Problem details:
Among the entries below, find all lines that include "stick" and copy them.

Exercise inputs:
§ §

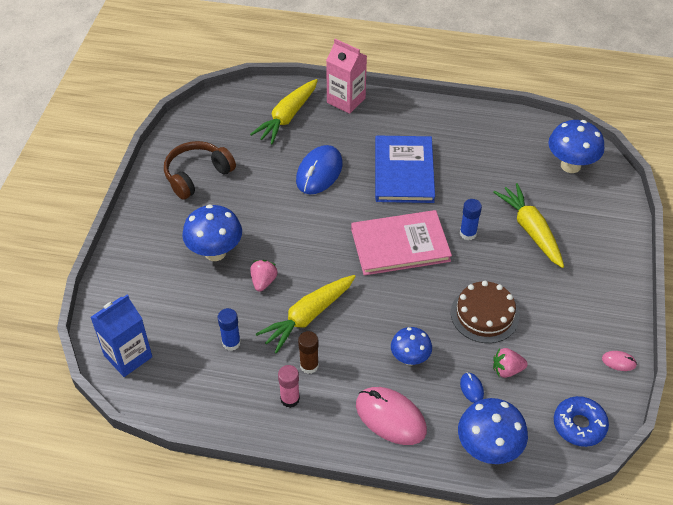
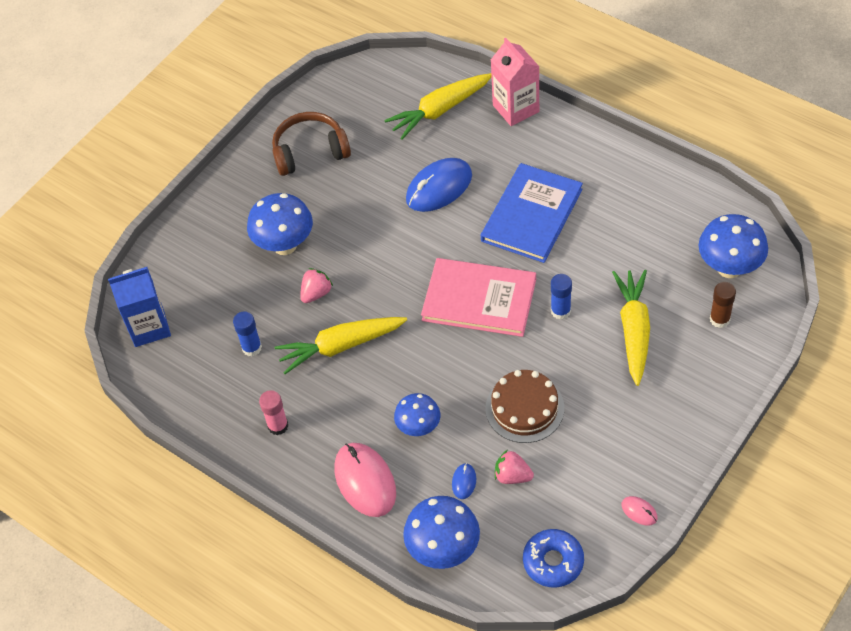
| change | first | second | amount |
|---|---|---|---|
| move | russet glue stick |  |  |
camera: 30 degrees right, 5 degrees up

§ §

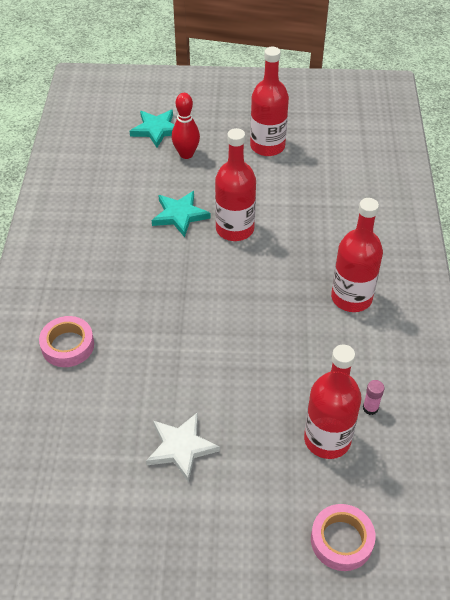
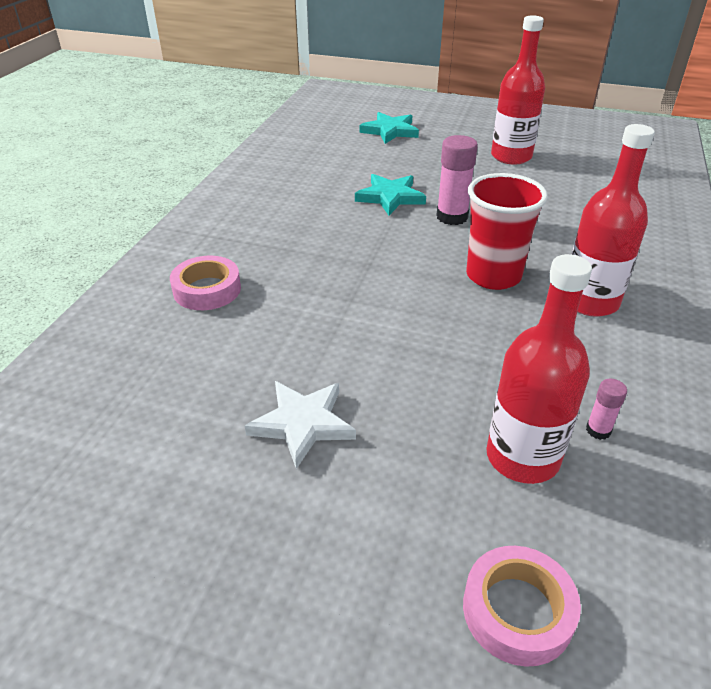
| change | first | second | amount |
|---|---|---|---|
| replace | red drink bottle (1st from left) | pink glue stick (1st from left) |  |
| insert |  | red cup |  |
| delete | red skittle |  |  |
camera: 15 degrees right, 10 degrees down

§ §

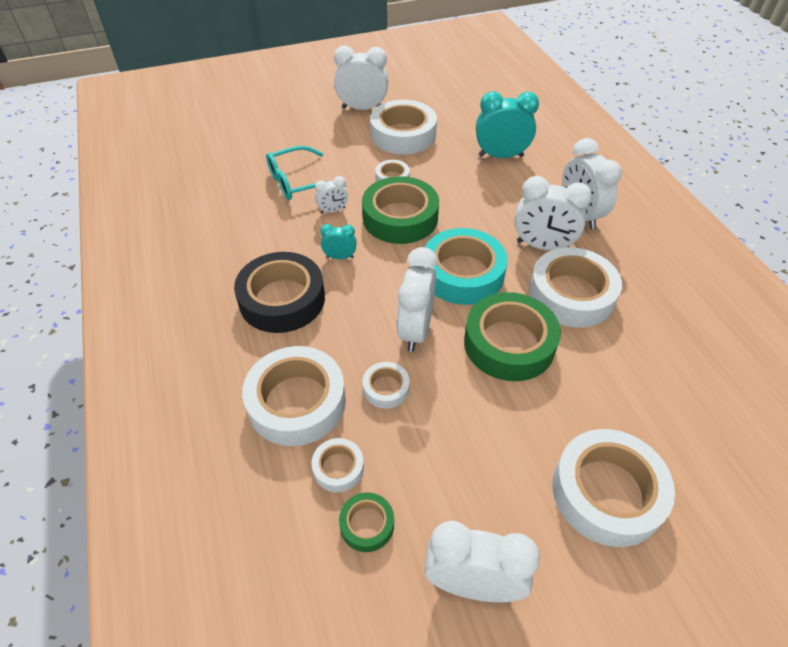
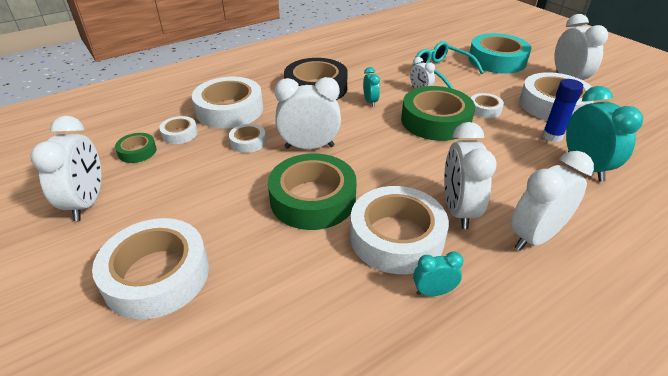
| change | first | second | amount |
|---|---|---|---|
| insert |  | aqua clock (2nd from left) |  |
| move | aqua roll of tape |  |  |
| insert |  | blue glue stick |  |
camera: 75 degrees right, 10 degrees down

§ §

Solution:
| move | russet glue stick |  |  |
| replace | red drink bottle (1st from left) | pink glue stick (1st from left) |  |
| insert |  | blue glue stick |  |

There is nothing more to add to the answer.